# [Work instructions]
Repeat the records below exactly. Omit the pictures.

# [Dataset records]
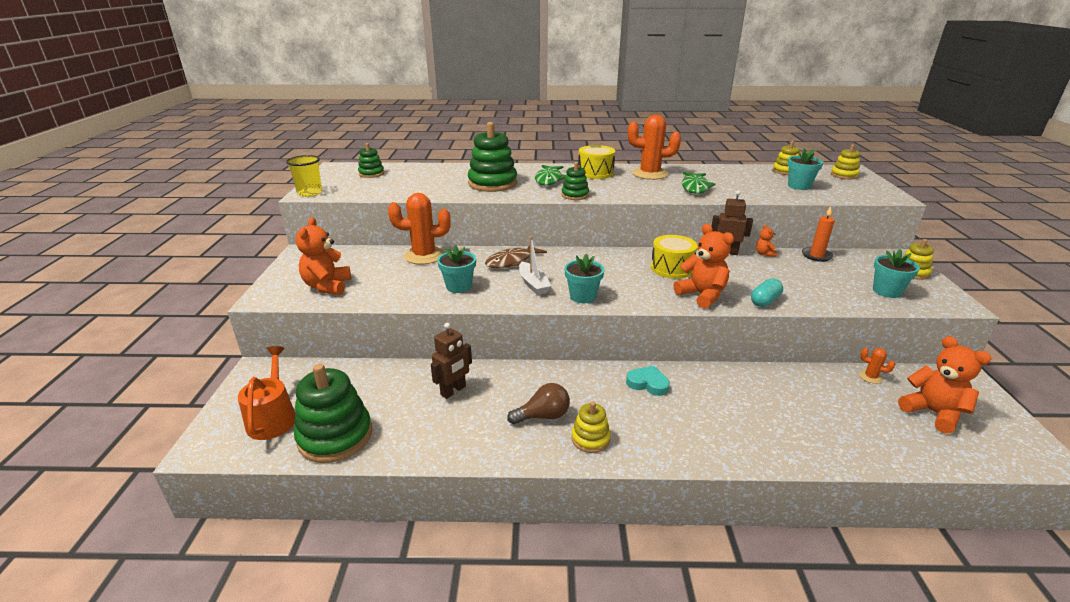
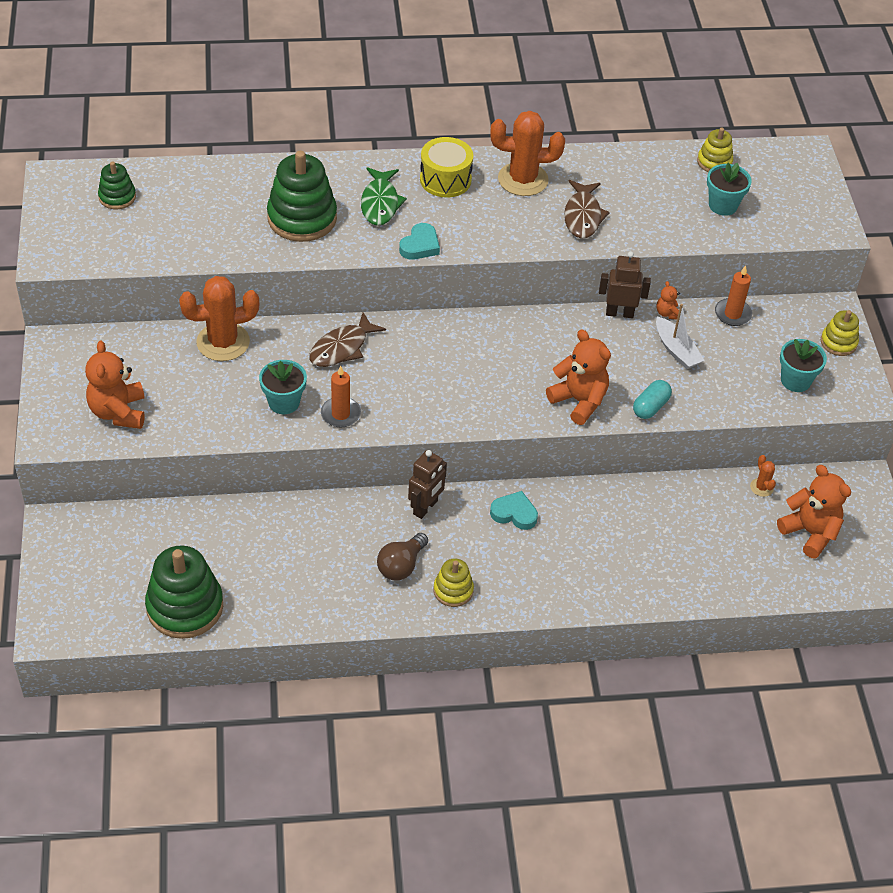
camera: 10 degrees left, 20 degrees up
(273, 418) = (106, 589): orange watering can -> none
(310, 193) = (50, 258): yellow cup -> none
(453, 391) = (296, 539): brown robot -> brown robot (425, 507)
(502, 294) = (340, 414): none -> orange candle
(533, 284) = (375, 392): white boat -> white boat (676, 350)
(543, 416) = (401, 566): brown light bulb -> brown light bulb turned 150 degrees clockwise
(575, 195) = (420, 245): green stacking toy -> turquoise heart
(582, 296) = (437, 412): turquoise flower pot -> none
(671, 268) = (547, 350): yellow drum -> none
(695, 187) = (582, 216): green fish -> brown fish
(844, 175) = (792, 171): yellow stacking toy -> none
(870, 377) = (761, 487): orange cactus -> orange cactus turned 45 degrees clockwise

# [Finished exercise]
camera: 10 degrees left, 20 degrees up
(273, 418) = (106, 589): orange watering can -> none
(310, 193) = (50, 258): yellow cup -> none
(453, 391) = (296, 539): brown robot -> brown robot (425, 507)
(502, 294) = (340, 414): none -> orange candle
(533, 284) = (375, 392): white boat -> white boat (676, 350)
(543, 416) = (401, 566): brown light bulb -> brown light bulb turned 150 degrees clockwise
(575, 195) = (420, 245): green stacking toy -> turquoise heart
(582, 296) = (437, 412): turquoise flower pot -> none
(671, 268) = (547, 350): yellow drum -> none
(695, 187) = (582, 216): green fish -> brown fish
(844, 175) = (792, 171): yellow stacking toy -> none
(870, 377) = (761, 487): orange cactus -> orange cactus turned 45 degrees clockwise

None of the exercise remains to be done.